■ **Exercise data**
━━━━━━

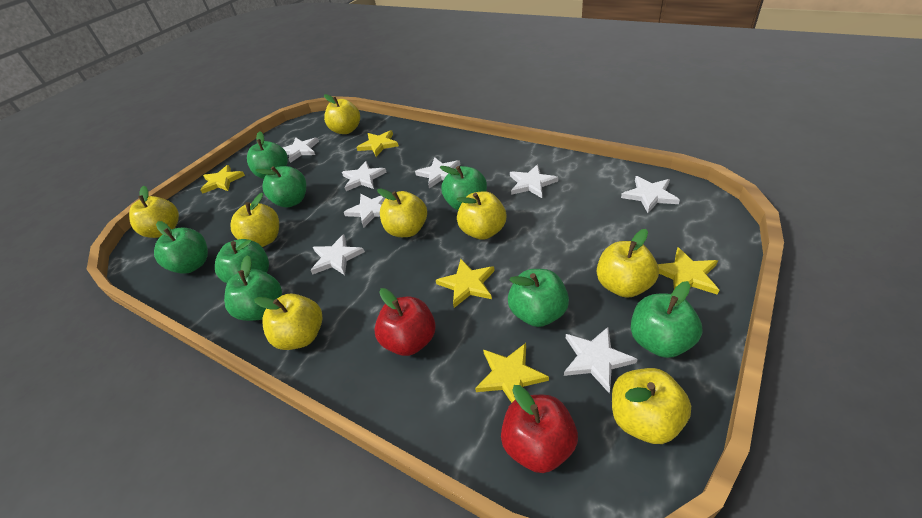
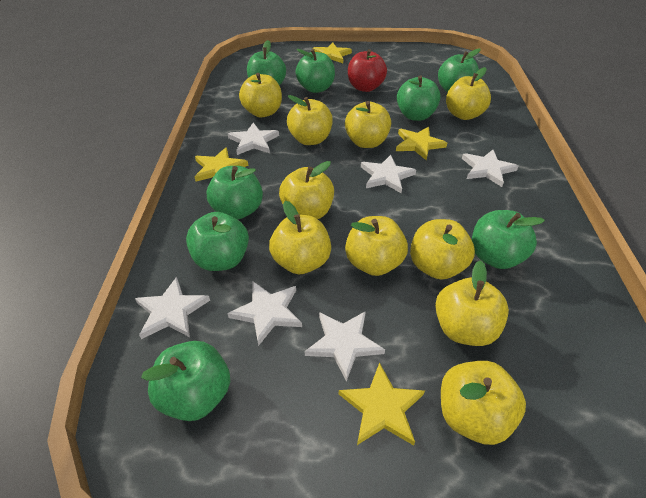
red apple: 2 -> 1
white star: 8 -> 6
yellow apple: 8 -> 10
yellow star: 5 -> 4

━━━━━━

■ **Requirement**
Repeat the material above in full and exactly, apart from the pictures.

■ **Result of the exercise**
red apple: 2 -> 1
white star: 8 -> 6
yellow apple: 8 -> 10
yellow star: 5 -> 4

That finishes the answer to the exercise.